» What to produce:
Records follow. Select each line holding "button".
Segment Start: Provided records
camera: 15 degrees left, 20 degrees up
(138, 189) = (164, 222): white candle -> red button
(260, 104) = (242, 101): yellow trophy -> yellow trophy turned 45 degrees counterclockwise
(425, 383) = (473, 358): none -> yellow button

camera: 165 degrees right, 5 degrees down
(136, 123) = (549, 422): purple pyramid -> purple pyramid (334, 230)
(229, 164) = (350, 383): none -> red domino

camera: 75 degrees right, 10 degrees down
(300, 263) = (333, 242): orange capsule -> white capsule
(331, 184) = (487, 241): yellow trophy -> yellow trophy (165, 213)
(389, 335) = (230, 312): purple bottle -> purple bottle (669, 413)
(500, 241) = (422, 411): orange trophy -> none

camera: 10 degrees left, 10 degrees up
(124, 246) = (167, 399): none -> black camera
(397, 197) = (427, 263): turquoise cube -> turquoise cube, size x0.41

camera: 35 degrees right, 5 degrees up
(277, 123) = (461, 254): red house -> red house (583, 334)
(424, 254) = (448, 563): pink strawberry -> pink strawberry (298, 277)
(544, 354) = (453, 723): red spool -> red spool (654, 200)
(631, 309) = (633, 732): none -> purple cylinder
Segment End: Provided records
Segment Start: Provided records
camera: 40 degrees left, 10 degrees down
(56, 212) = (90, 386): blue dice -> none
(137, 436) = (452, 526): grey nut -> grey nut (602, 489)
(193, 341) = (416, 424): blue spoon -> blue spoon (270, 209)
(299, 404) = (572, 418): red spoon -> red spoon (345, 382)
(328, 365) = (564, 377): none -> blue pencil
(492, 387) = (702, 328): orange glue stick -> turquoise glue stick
Segment End: Provided records
» Answer to the exercise:
(138, 189) = (164, 222): white candle -> red button
(425, 383) = (473, 358): none -> yellow button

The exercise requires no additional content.